** Scene edit records **
::::
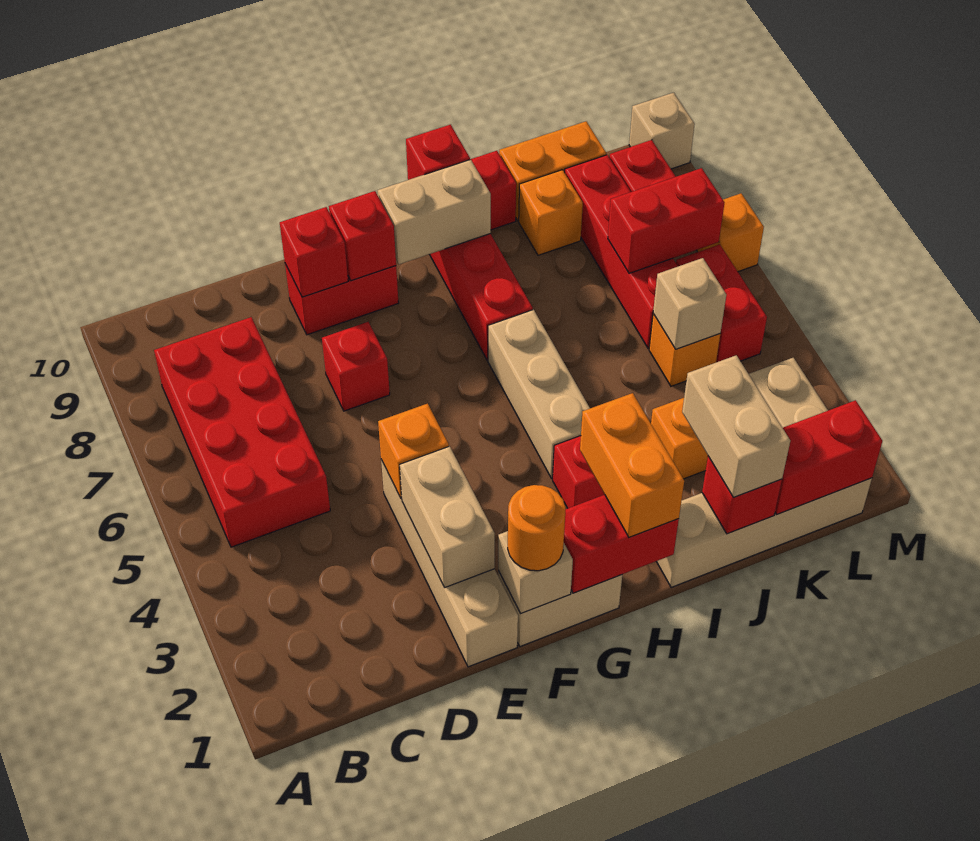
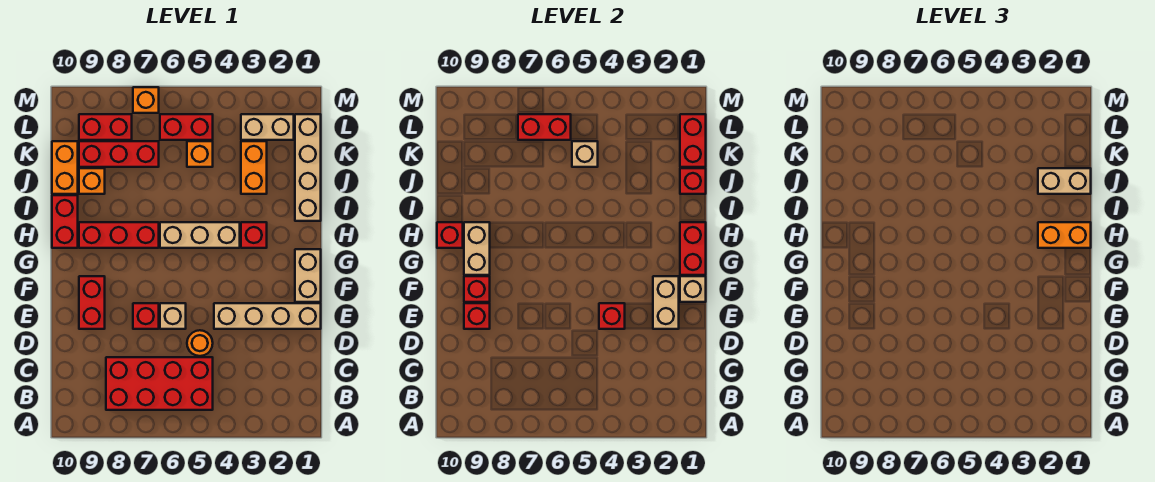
tan brick E2:E3 level 2 -> tan brick E2:F2 level 2
orange brick E4 level 2 -> red brick E4 level 2
orange round brick F1 level 3 -> orange round brick D5 level 1
red brick K6:K9 level 1 -> red brick K7:K9 level 1
red brick K7:L7 level 2 -> red brick L6:L7 level 2
tan brick M10 level 1 -> tan brick E6 level 1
::::
** Assignment **
The answer must be the line containing "red brick K6:K9" and every line after it through the end of the records, repeated exactly.

** Exercise output **
red brick K6:K9 level 1 -> red brick K7:K9 level 1
red brick K7:L7 level 2 -> red brick L6:L7 level 2
tan brick M10 level 1 -> tan brick E6 level 1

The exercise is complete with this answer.